=== Provided records ===

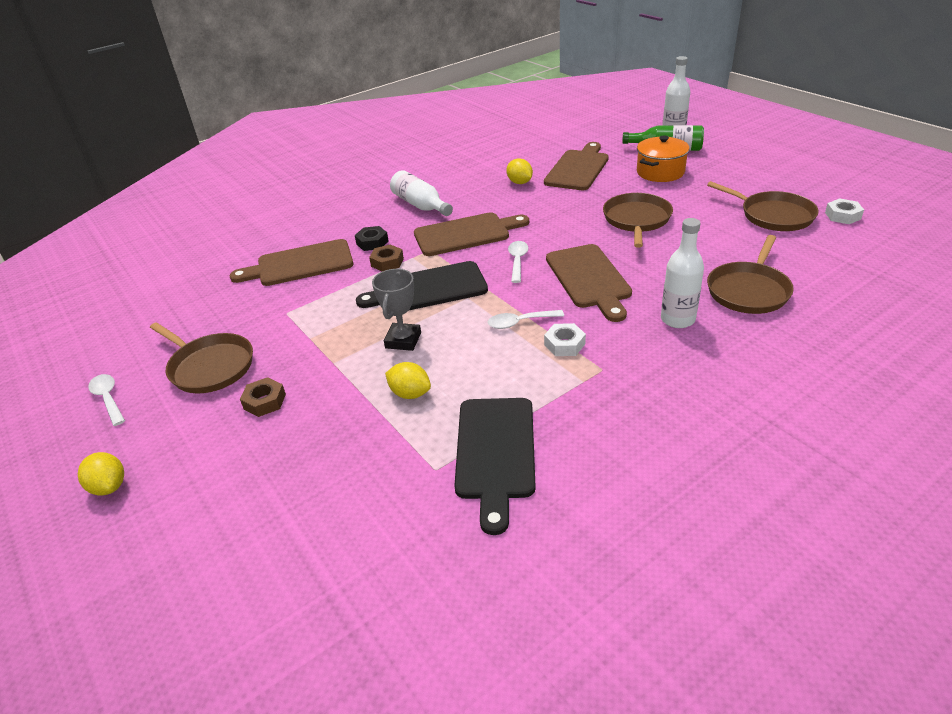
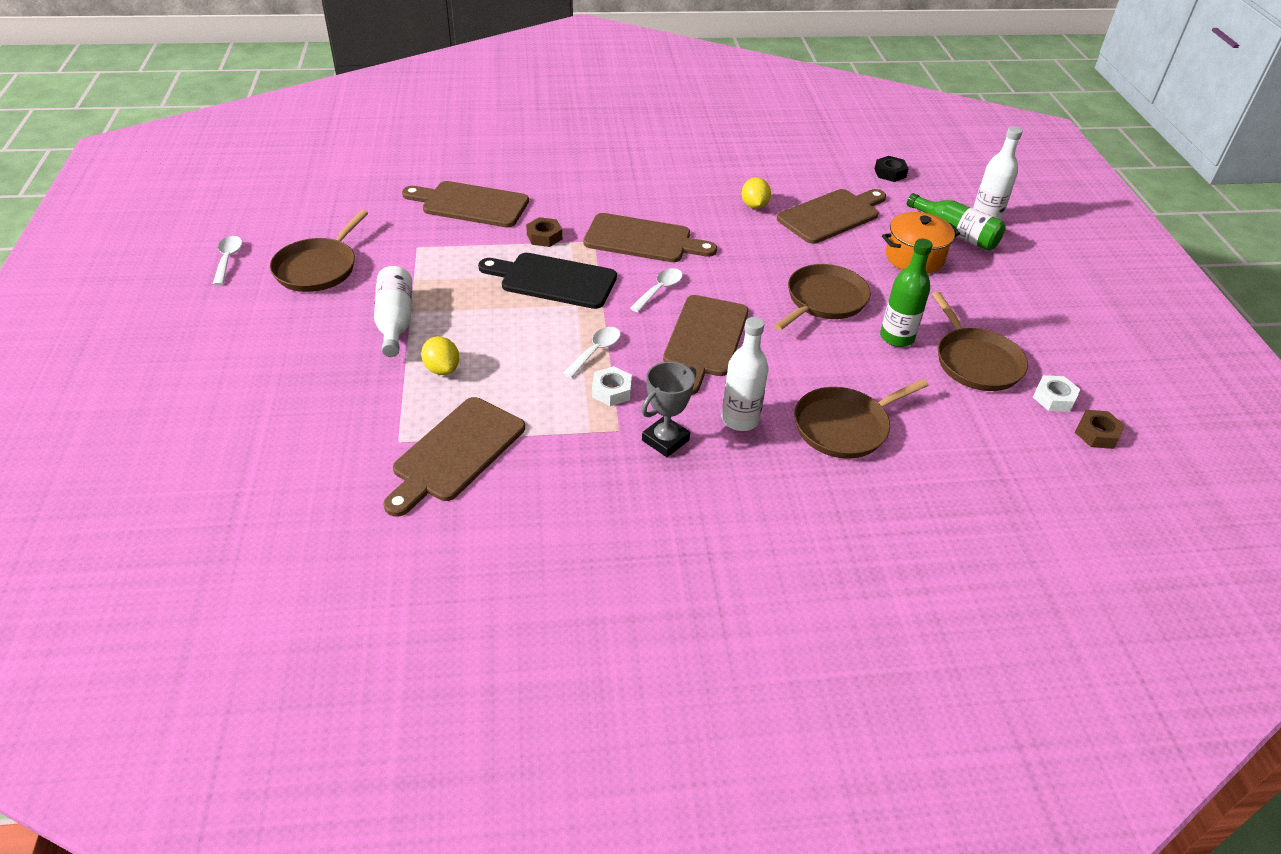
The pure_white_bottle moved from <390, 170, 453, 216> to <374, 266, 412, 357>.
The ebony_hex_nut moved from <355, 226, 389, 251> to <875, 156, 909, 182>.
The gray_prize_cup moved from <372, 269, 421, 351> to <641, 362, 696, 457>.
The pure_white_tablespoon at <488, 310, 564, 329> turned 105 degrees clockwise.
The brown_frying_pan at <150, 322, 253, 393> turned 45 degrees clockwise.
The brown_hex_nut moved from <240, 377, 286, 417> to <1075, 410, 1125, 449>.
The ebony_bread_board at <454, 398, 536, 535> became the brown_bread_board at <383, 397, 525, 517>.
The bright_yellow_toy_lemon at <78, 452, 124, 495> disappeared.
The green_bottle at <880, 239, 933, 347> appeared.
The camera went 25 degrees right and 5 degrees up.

===

▶ _Required work_
Send back every line of the listing exactly. Omit the images.

▶ _Expected answer_
The pure_white_bottle moved from <390, 170, 453, 216> to <374, 266, 412, 357>.
The ebony_hex_nut moved from <355, 226, 389, 251> to <875, 156, 909, 182>.
The gray_prize_cup moved from <372, 269, 421, 351> to <641, 362, 696, 457>.
The pure_white_tablespoon at <488, 310, 564, 329> turned 105 degrees clockwise.
The brown_frying_pan at <150, 322, 253, 393> turned 45 degrees clockwise.
The brown_hex_nut moved from <240, 377, 286, 417> to <1075, 410, 1125, 449>.
The ebony_bread_board at <454, 398, 536, 535> became the brown_bread_board at <383, 397, 525, 517>.
The bright_yellow_toy_lemon at <78, 452, 124, 495> disappeared.
The green_bottle at <880, 239, 933, 347> appeared.
The camera went 25 degrees right and 5 degrees up.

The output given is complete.